Without any pictures, restate the full set of records below exactly.

--- GIVEN DATA Enclosed Below ---

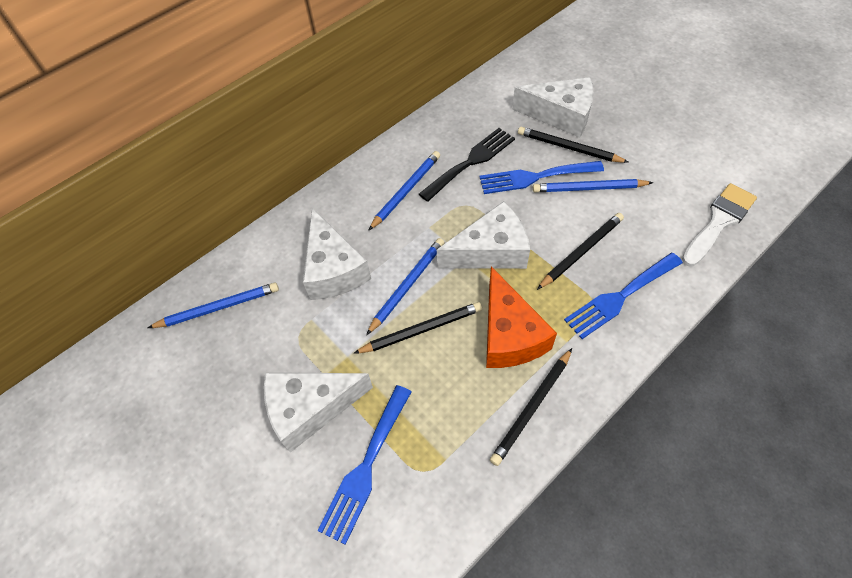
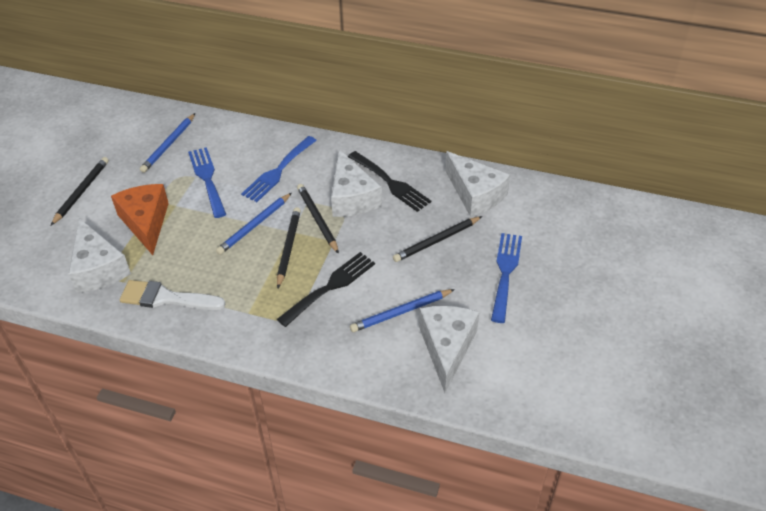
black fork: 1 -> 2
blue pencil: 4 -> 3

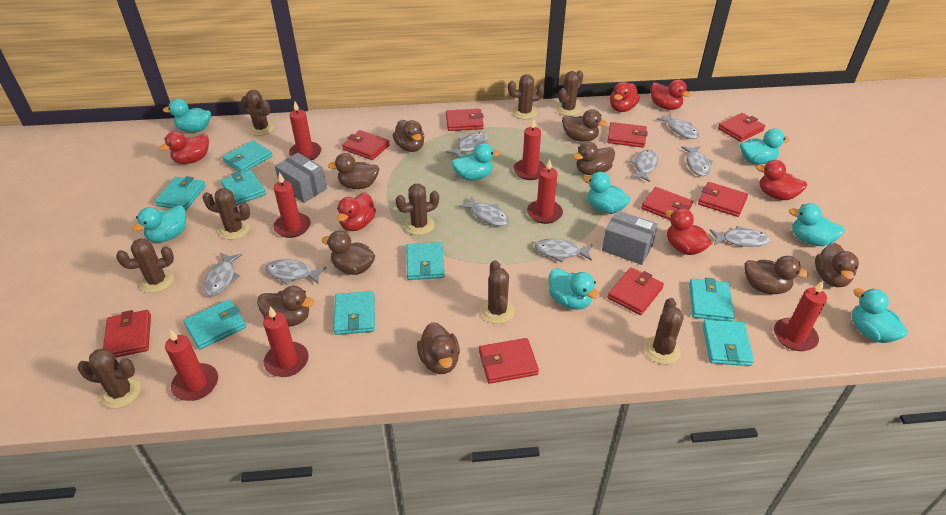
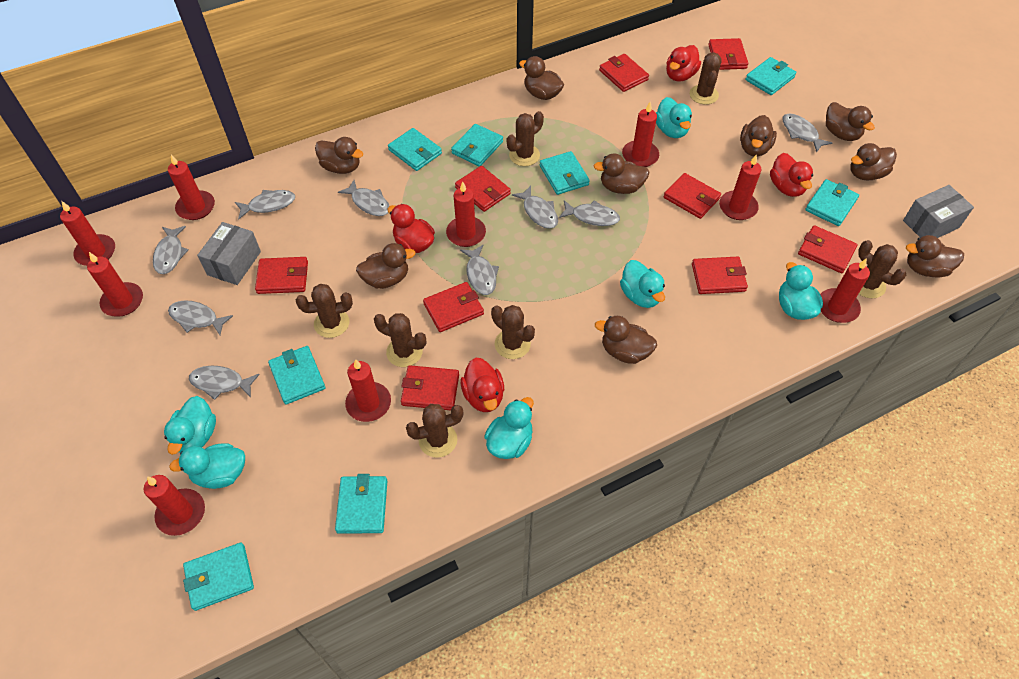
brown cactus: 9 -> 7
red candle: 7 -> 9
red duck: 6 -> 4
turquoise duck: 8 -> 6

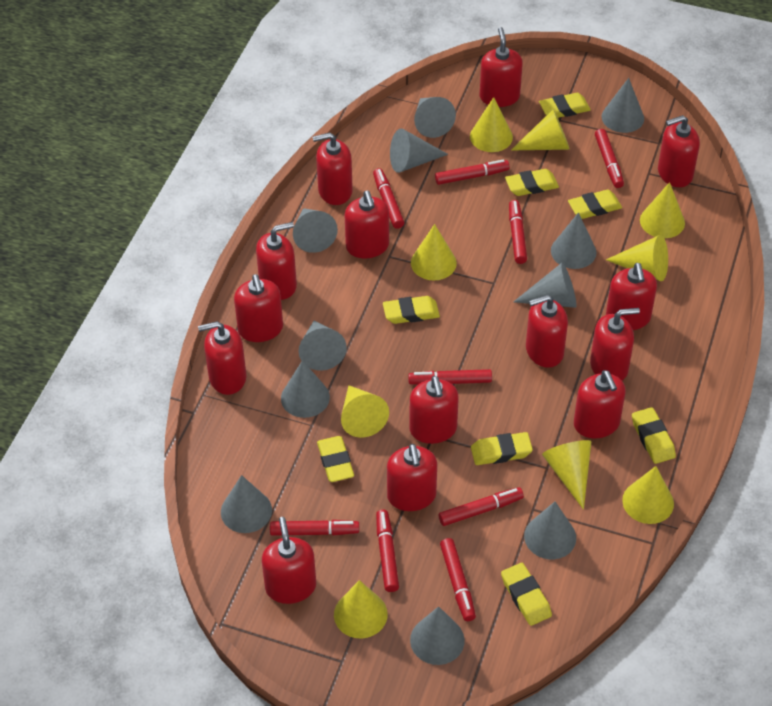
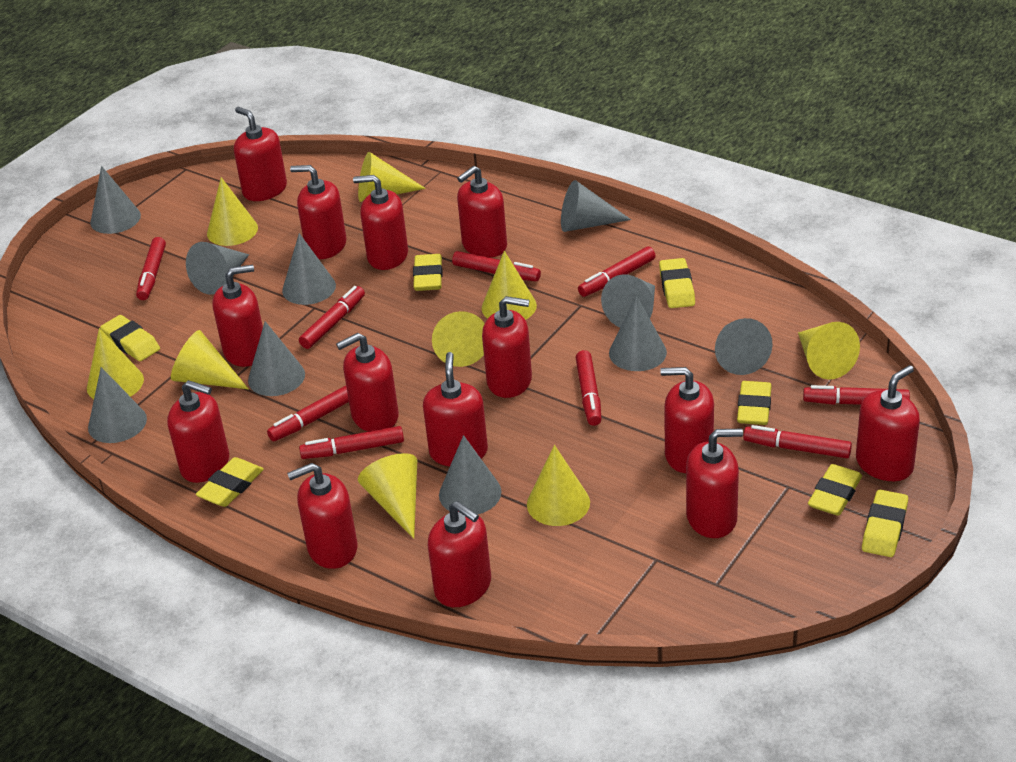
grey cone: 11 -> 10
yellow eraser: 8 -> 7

--- End of Enclosed GIVEN DATA ---

WRITTEN RESPONSE ->
black fork: 1 -> 2
blue pencil: 4 -> 3

brown cactus: 9 -> 7
red candle: 7 -> 9
red duck: 6 -> 4
turquoise duck: 8 -> 6

grey cone: 11 -> 10
yellow eraser: 8 -> 7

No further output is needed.